++++ Record set
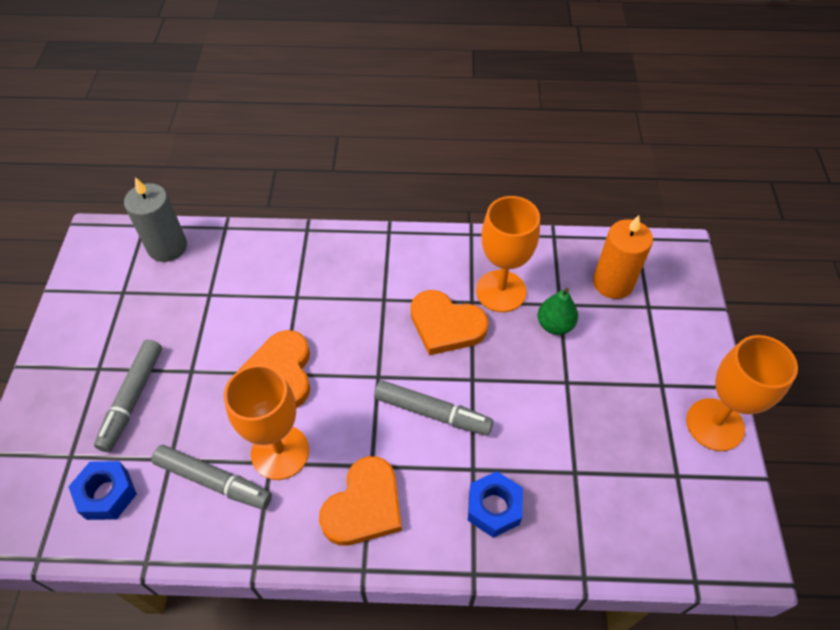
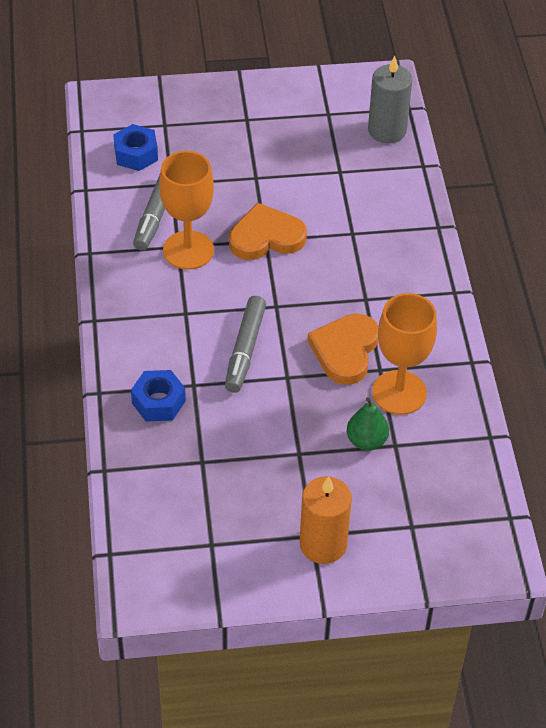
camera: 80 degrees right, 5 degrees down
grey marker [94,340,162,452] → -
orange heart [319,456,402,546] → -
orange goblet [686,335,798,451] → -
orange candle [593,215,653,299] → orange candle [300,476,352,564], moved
++++++++
Activity
Please count how many lines of the listing include the word "orange", giving the number by itself.

Written answer
3